- **Work item**:
Would you please output all the records exactly as given? Pictures should not appear in the copy.

───── Material supplied ─────

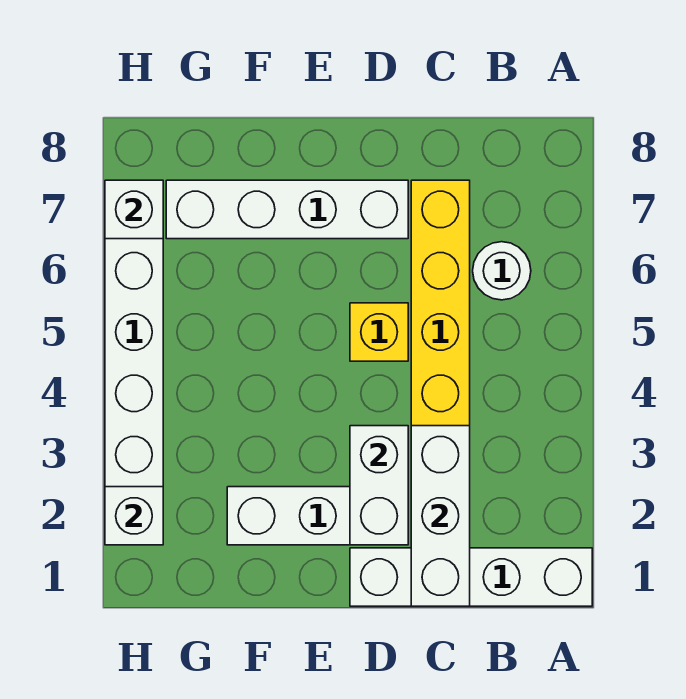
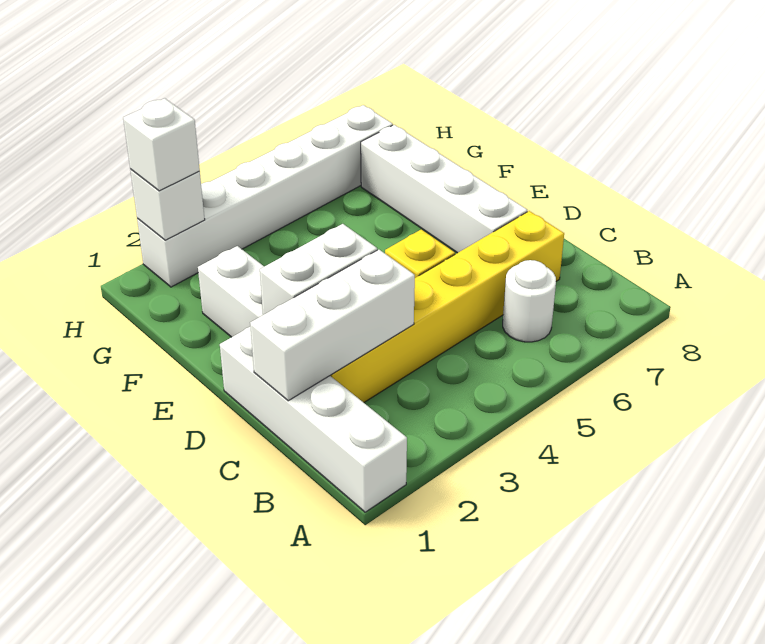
white brick H7 level 2 -> white brick H2 level 3

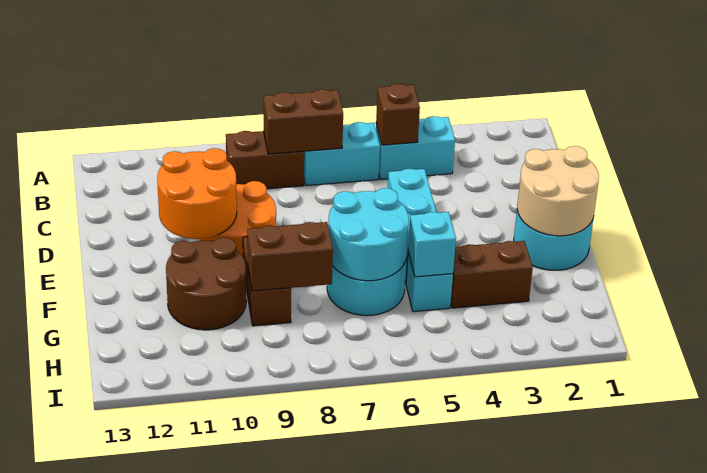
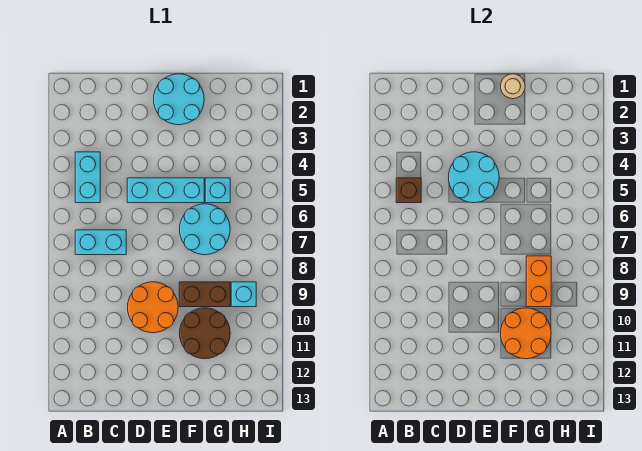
cyan brick B6:B7 level 1 -> cyan brick B7:C7 level 1
brown brick B7:B8 level 2 -> none
brown brick B8:B9 level 1 -> none
orange round brick D10:E11 level 2 -> orange round brick F10:G11 level 2
tan round brick E1:F2 level 2 -> tan round brick F1 level 2
cyan round brick F6:G7 level 2 -> cyan round brick D4:E5 level 2
brown brick G3:G4 level 1 -> none
cyan brick G5 level 2 -> cyan brick H9 level 1
brown brick G8:G9 level 2 -> orange brick G8:G9 level 2

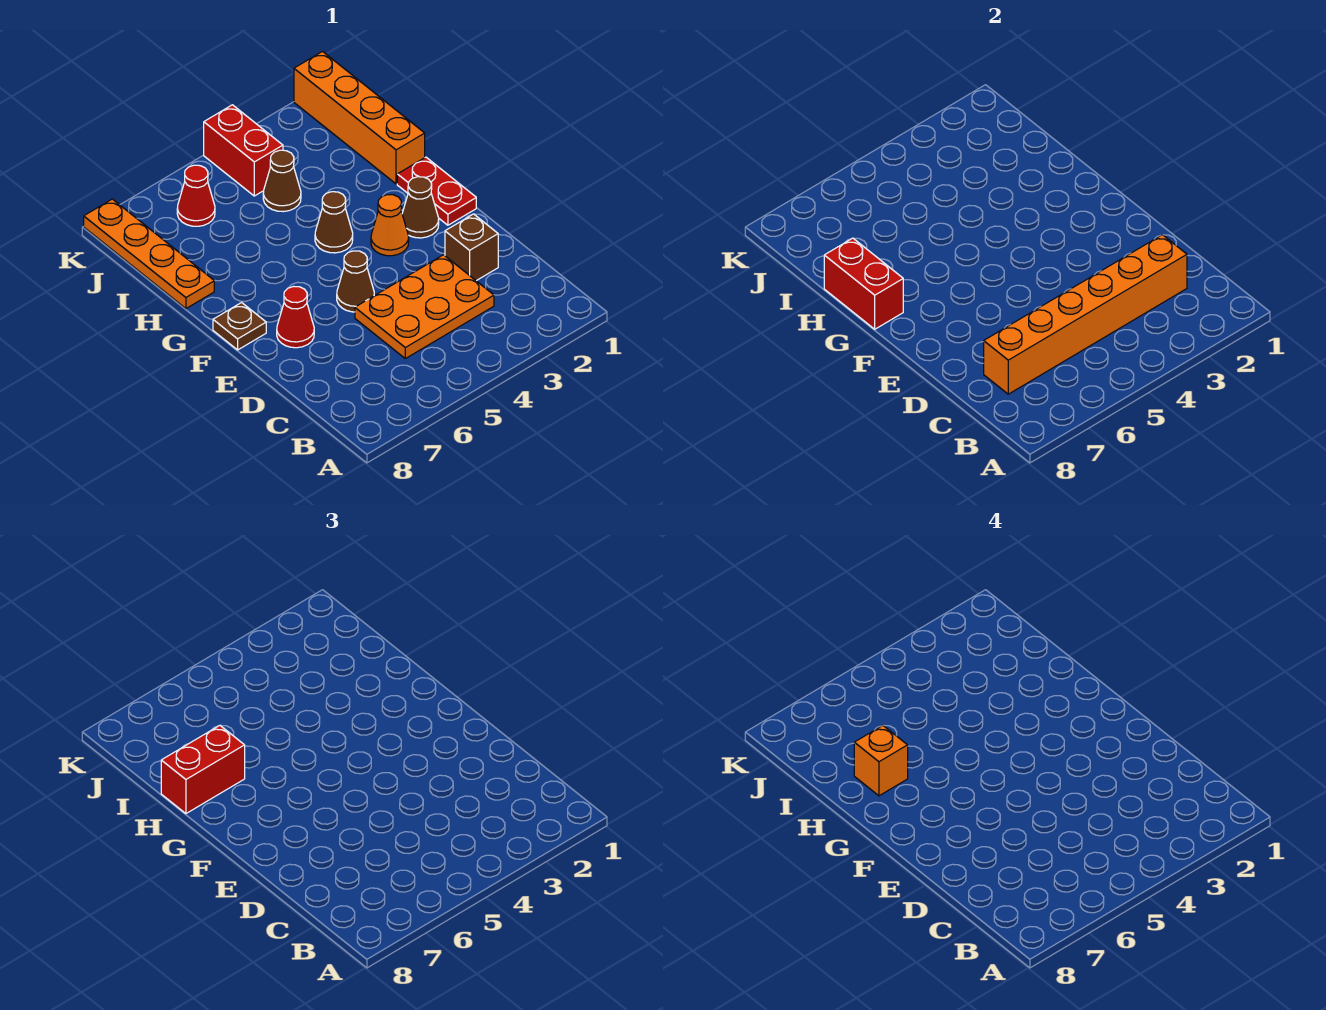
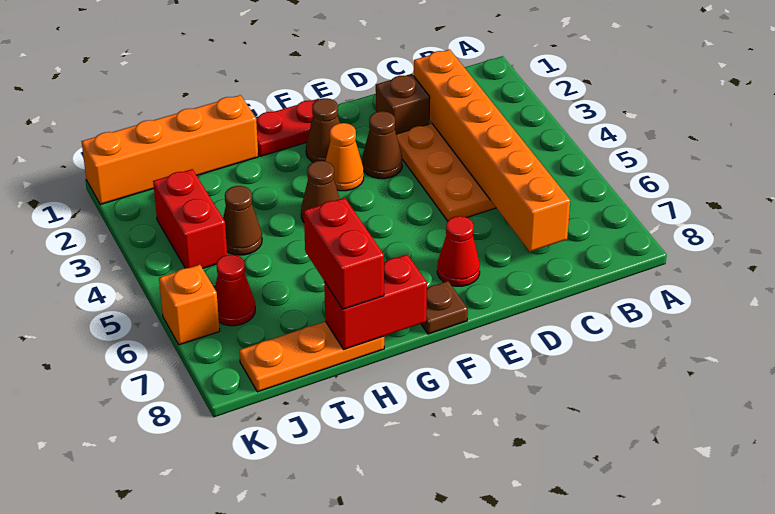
brown cone E5 level 1 -> brown cone E3 level 1
orange brick H7 level 4 -> orange brick K6 level 1
orange plate H8:K8 level 1 -> orange plate H8:J8 level 1
red brick J4:K4 level 1 -> red brick J3:J4 level 1

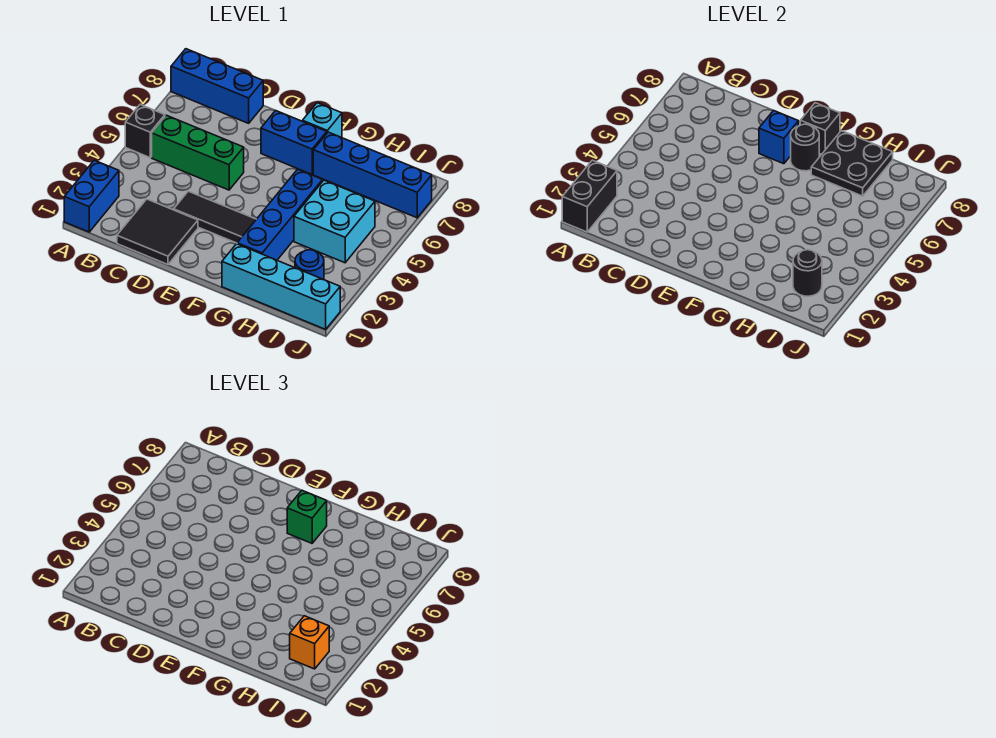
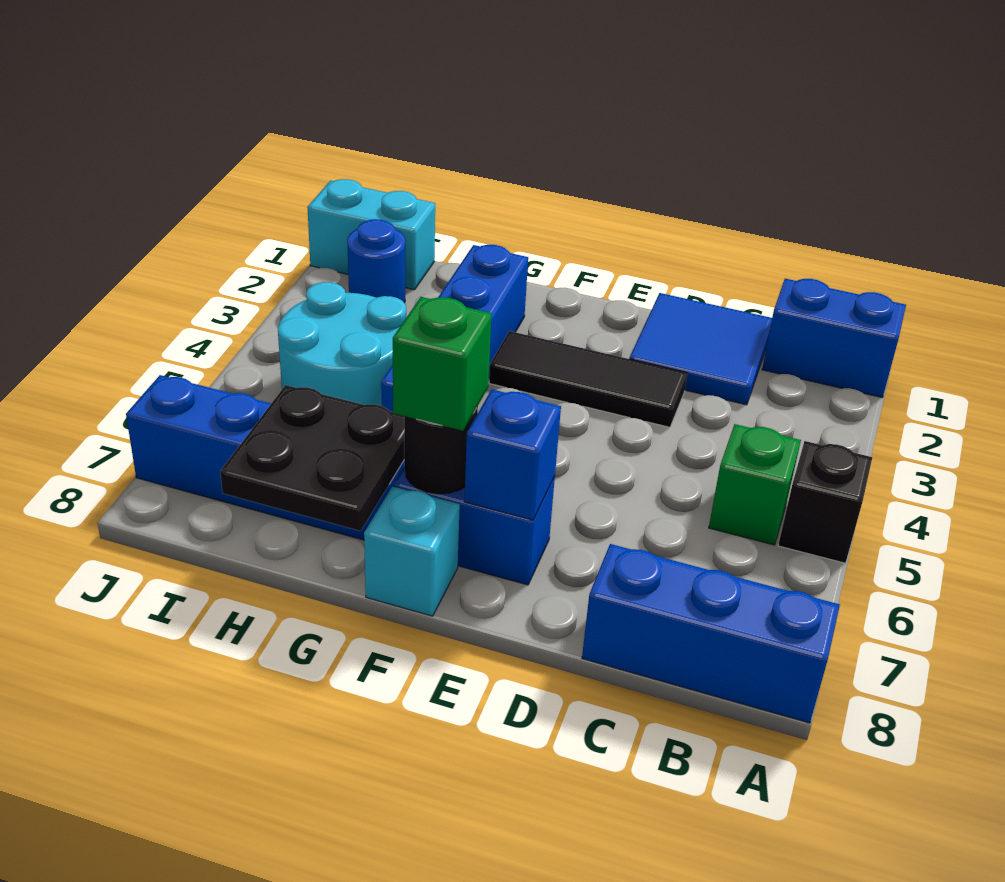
blue brick A1:A2 level 1 -> blue brick A1:B1 level 1
black brick A1:A2 level 2 -> none
green brick B5:D5 level 1 -> green brick B5 level 1
black tile C1:D2 level 1 -> blue tile C1:D2 level 1
black brick F8 level 2 -> none
cyan brick G1:J1 level 1 -> cyan brick I1:J1 level 1
cyan brick H4:I5 level 1 -> cyan round brick H4:I5 level 1
black round brick I2 level 2 -> none
orange brick I2 level 3 -> none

─────

- **Solution to this exercise**:
white brick H7 level 2 -> white brick H2 level 3

cyan brick B6:B7 level 1 -> cyan brick B7:C7 level 1
brown brick B7:B8 level 2 -> none
brown brick B8:B9 level 1 -> none
orange round brick D10:E11 level 2 -> orange round brick F10:G11 level 2
tan round brick E1:F2 level 2 -> tan round brick F1 level 2
cyan round brick F6:G7 level 2 -> cyan round brick D4:E5 level 2
brown brick G3:G4 level 1 -> none
cyan brick G5 level 2 -> cyan brick H9 level 1
brown brick G8:G9 level 2 -> orange brick G8:G9 level 2

brown cone E5 level 1 -> brown cone E3 level 1
orange brick H7 level 4 -> orange brick K6 level 1
orange plate H8:K8 level 1 -> orange plate H8:J8 level 1
red brick J4:K4 level 1 -> red brick J3:J4 level 1

blue brick A1:A2 level 1 -> blue brick A1:B1 level 1
black brick A1:A2 level 2 -> none
green brick B5:D5 level 1 -> green brick B5 level 1
black tile C1:D2 level 1 -> blue tile C1:D2 level 1
black brick F8 level 2 -> none
cyan brick G1:J1 level 1 -> cyan brick I1:J1 level 1
cyan brick H4:I5 level 1 -> cyan round brick H4:I5 level 1
black round brick I2 level 2 -> none
orange brick I2 level 3 -> none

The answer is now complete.